Exercise instructions: Copy out each line of the listing below word for word, leaving out the pictures.

Provided data:
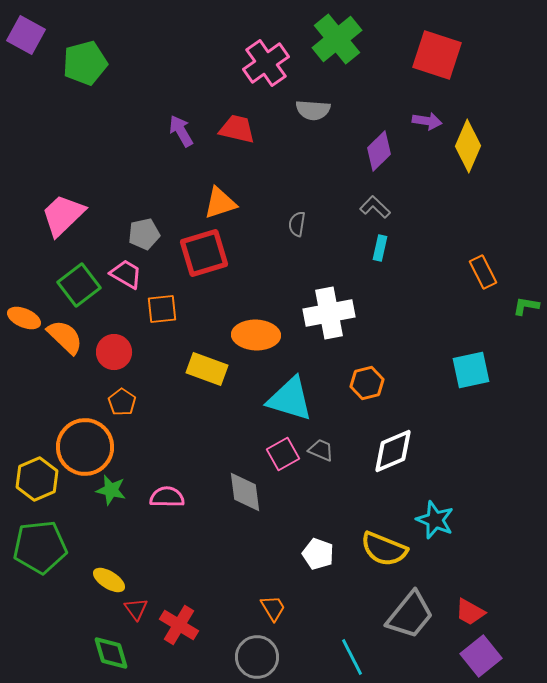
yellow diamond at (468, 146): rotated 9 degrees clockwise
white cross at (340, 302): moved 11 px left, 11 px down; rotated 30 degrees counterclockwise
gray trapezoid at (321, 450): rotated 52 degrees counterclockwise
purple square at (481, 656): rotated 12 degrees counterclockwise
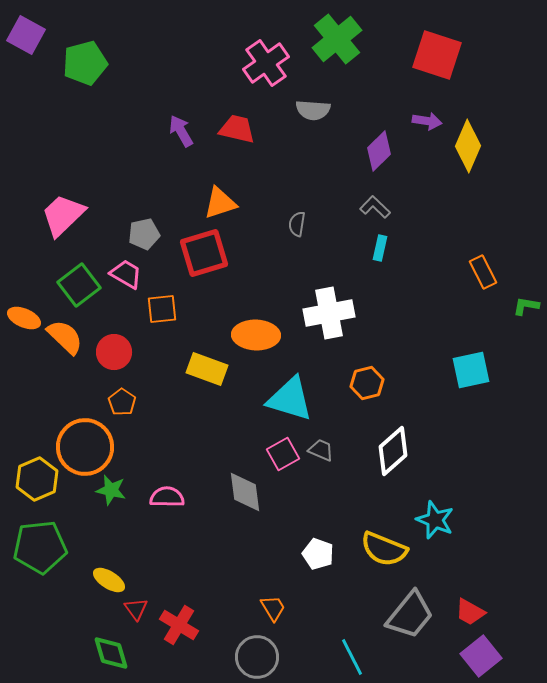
white diamond at (393, 451): rotated 18 degrees counterclockwise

Complete output:
yellow diamond at (468, 146): rotated 9 degrees clockwise
white cross at (340, 302): moved 11 px left, 11 px down; rotated 30 degrees counterclockwise
gray trapezoid at (321, 450): rotated 52 degrees counterclockwise
purple square at (481, 656): rotated 12 degrees counterclockwise
white diamond at (393, 451): rotated 18 degrees counterclockwise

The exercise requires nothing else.